_Data shown_
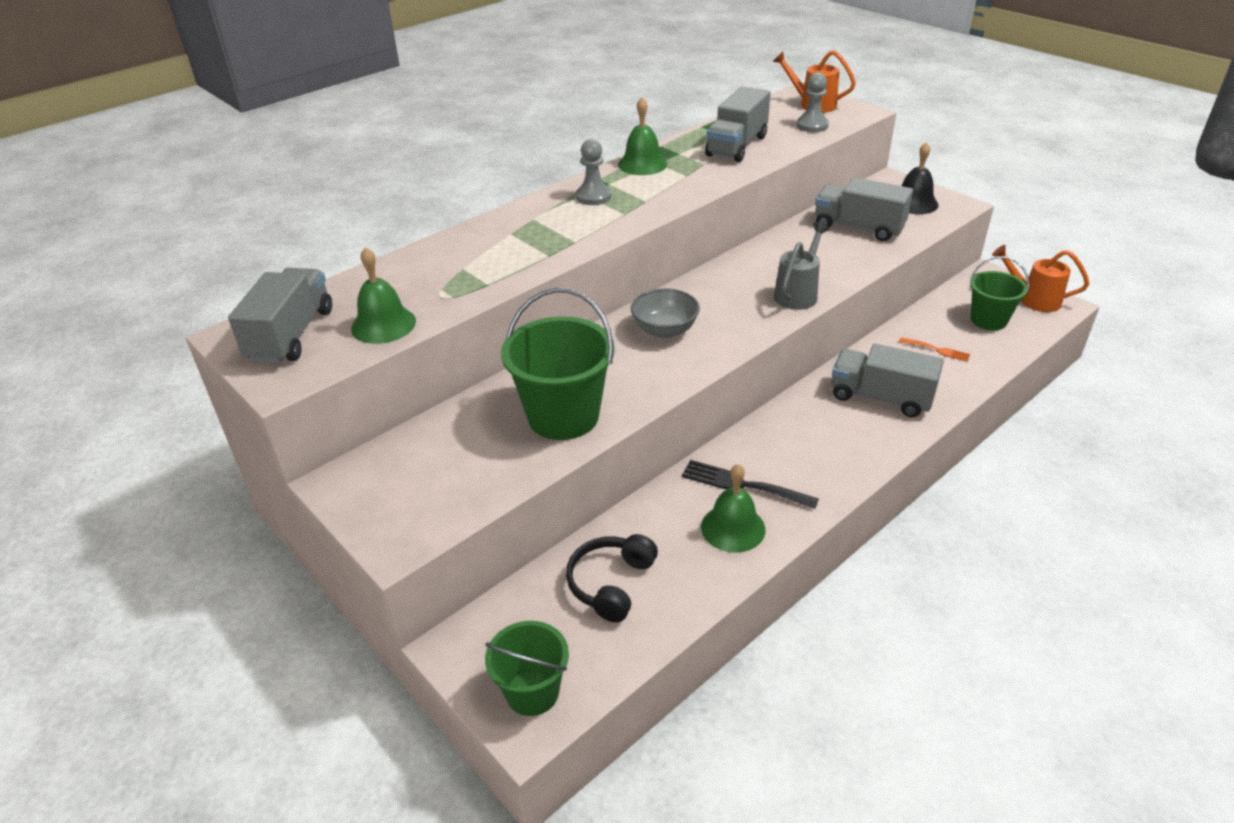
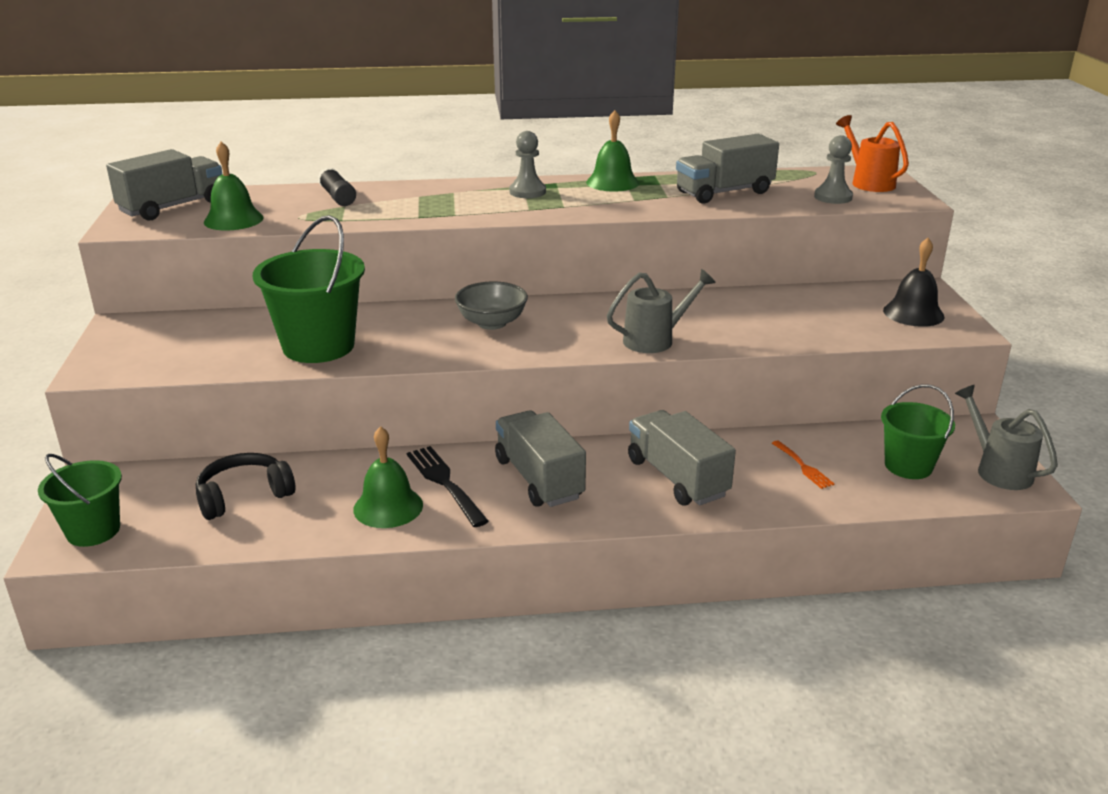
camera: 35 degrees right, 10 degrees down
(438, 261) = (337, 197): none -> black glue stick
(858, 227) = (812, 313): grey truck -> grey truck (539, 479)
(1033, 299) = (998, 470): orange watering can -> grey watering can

_Action item_
Write the lines out exactly, from the one with "(438, 261) = (337, 197): none" down to the last line of the listing, and leave out all others.

_Completed task_
(438, 261) = (337, 197): none -> black glue stick
(858, 227) = (812, 313): grey truck -> grey truck (539, 479)
(1033, 299) = (998, 470): orange watering can -> grey watering can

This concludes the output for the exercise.